--- AIM OF THE TASK ---
Copy out all the lines of the data that hold the word "white".

Colored object listings:
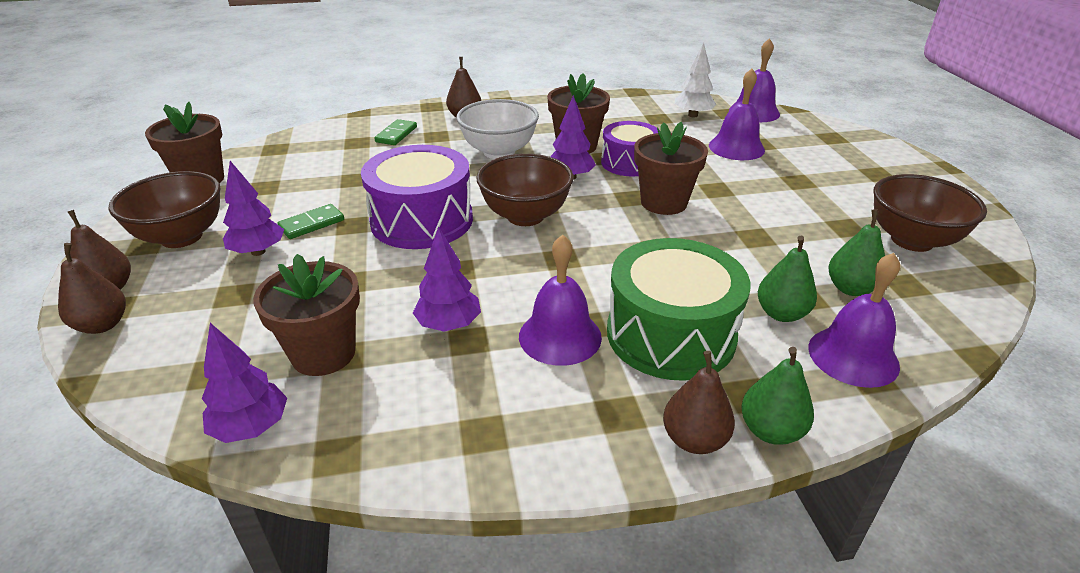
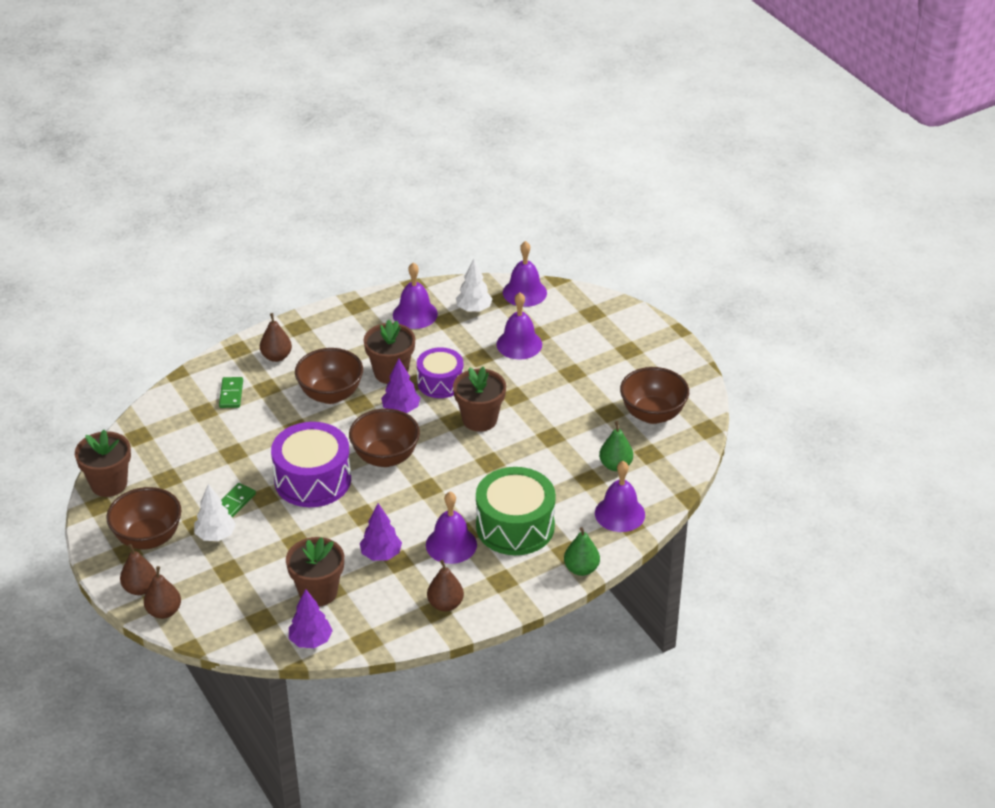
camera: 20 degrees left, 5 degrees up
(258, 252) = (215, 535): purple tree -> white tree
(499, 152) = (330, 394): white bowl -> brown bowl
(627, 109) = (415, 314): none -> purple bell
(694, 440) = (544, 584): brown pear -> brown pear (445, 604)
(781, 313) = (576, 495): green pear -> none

--- OUTPUT FOR THIS EXERCISE ---
(258, 252) = (215, 535): purple tree -> white tree
(499, 152) = (330, 394): white bowl -> brown bowl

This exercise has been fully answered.